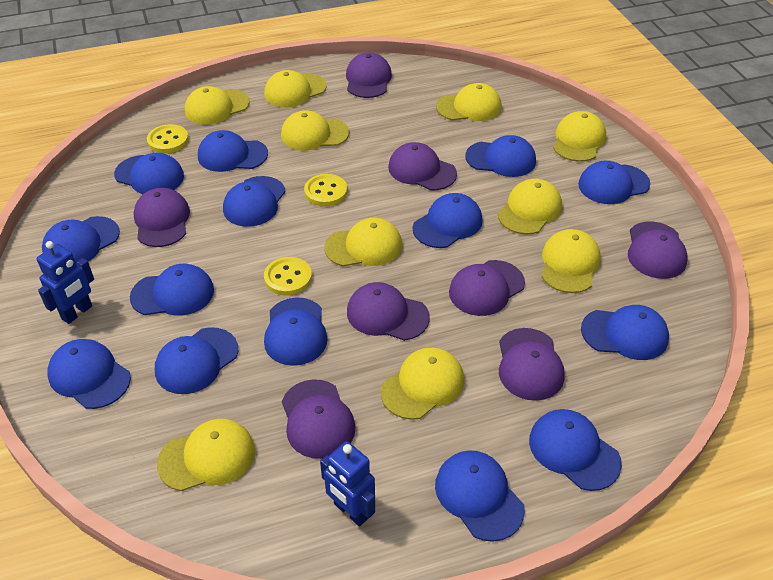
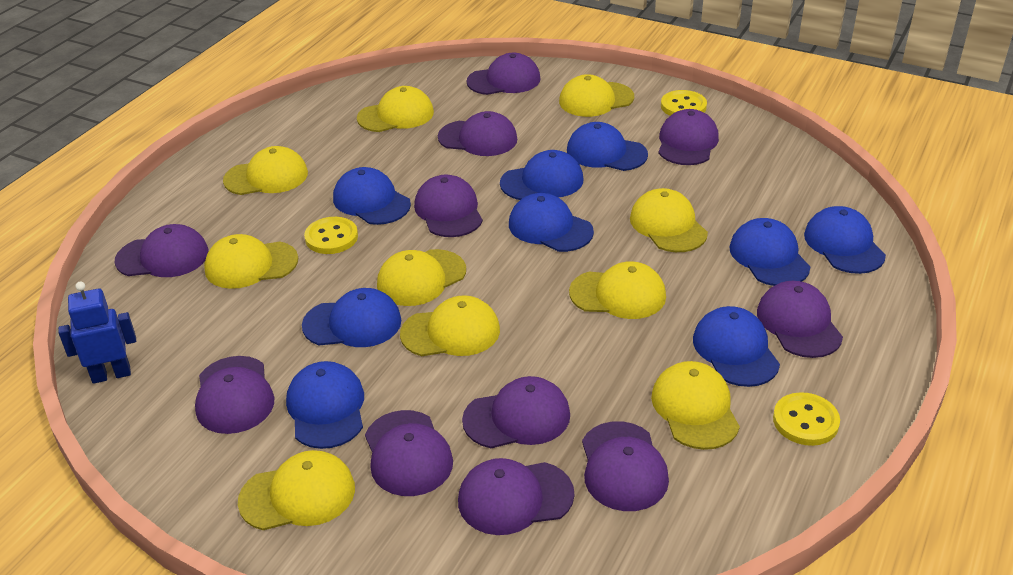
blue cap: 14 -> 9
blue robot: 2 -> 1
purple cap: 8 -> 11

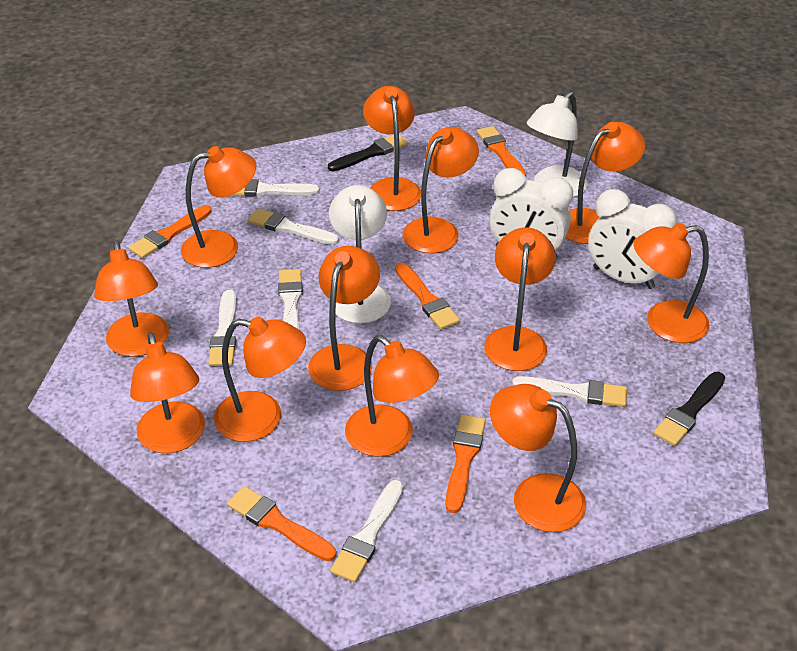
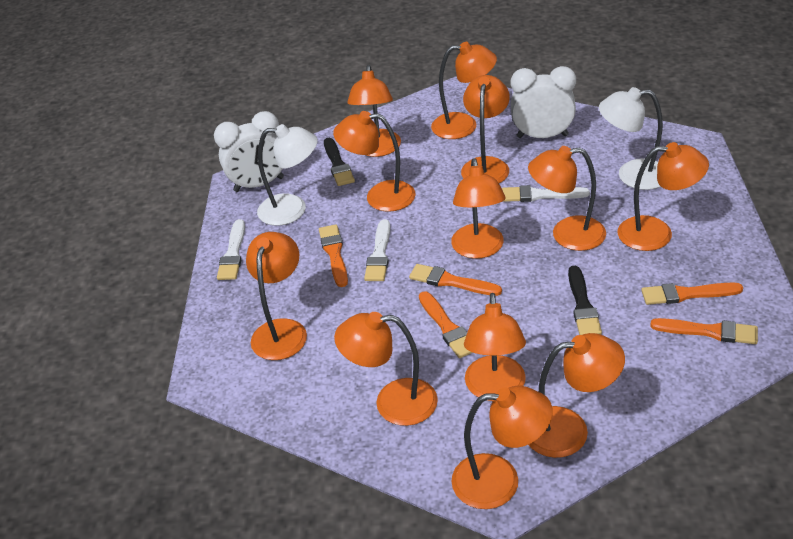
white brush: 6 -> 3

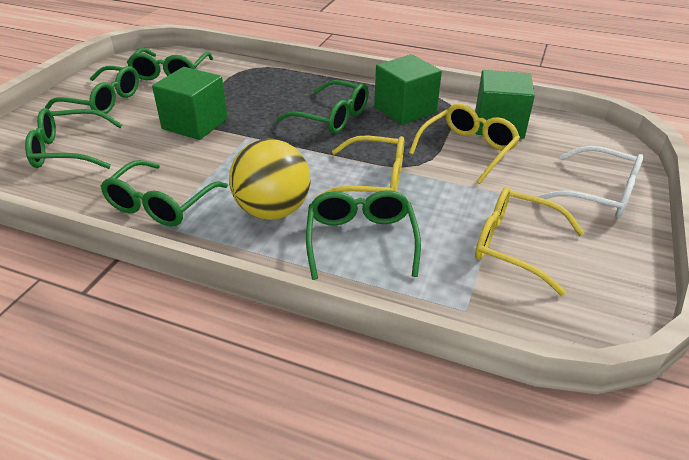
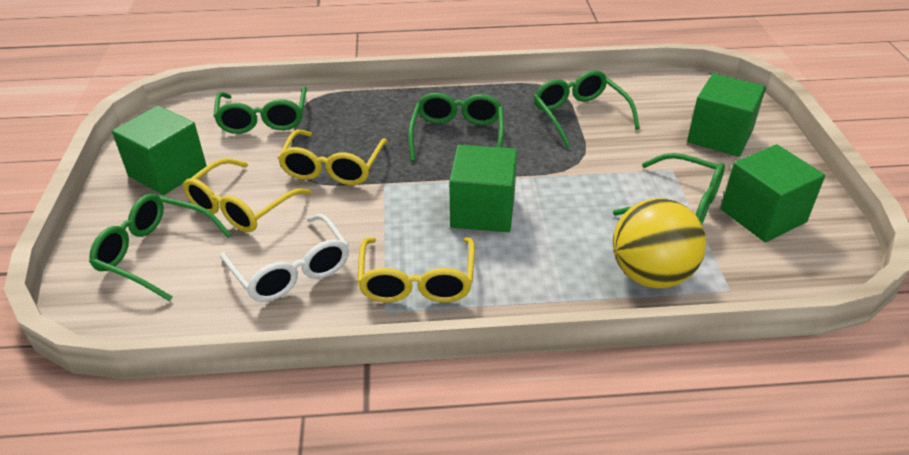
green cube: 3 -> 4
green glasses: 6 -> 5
===============
About this exercise
Copy the listing exactly. No images belong in the copy.

Solution
blue cap: 14 -> 9
blue robot: 2 -> 1
purple cap: 8 -> 11

white brush: 6 -> 3

green cube: 3 -> 4
green glasses: 6 -> 5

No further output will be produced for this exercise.